## Material for this exercise
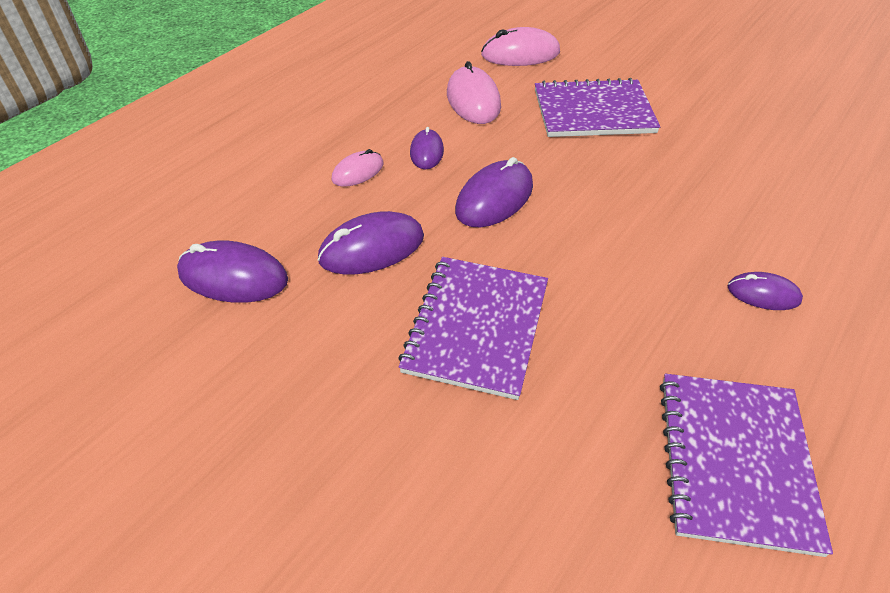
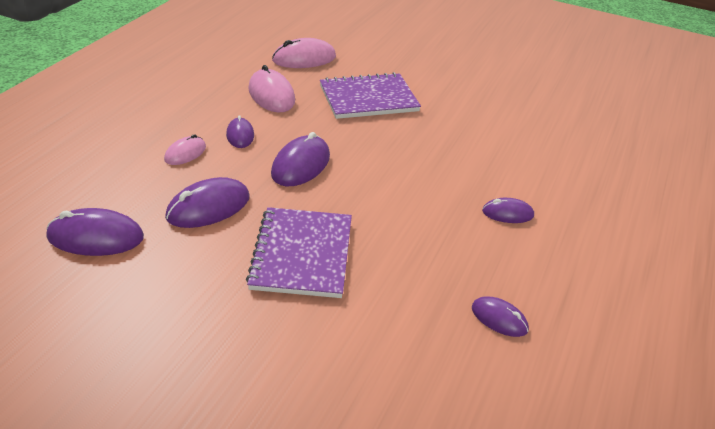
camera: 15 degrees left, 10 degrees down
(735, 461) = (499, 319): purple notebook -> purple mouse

==

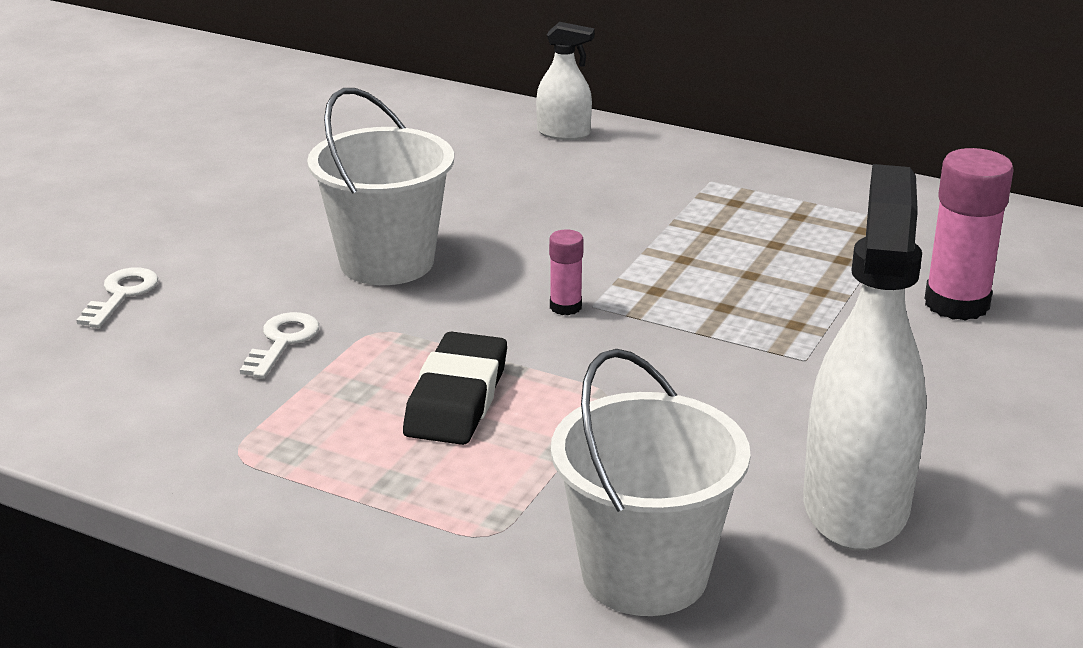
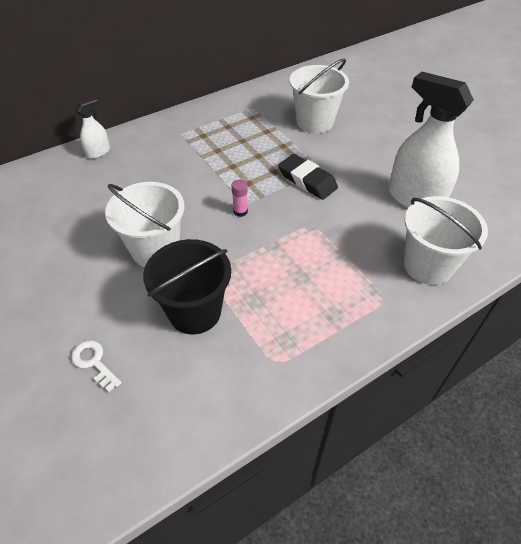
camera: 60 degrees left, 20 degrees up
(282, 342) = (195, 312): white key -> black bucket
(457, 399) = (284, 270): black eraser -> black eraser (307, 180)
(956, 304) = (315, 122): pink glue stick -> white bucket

## What you have to do
Return, with no change at all, every line in the entries above from the line containing "camera: 15 degrees left, 10 degrees down" through the line containing "(735, 461) = (499, 319): purple".

## Answer to the exercise
camera: 15 degrees left, 10 degrees down
(735, 461) = (499, 319): purple notebook -> purple mouse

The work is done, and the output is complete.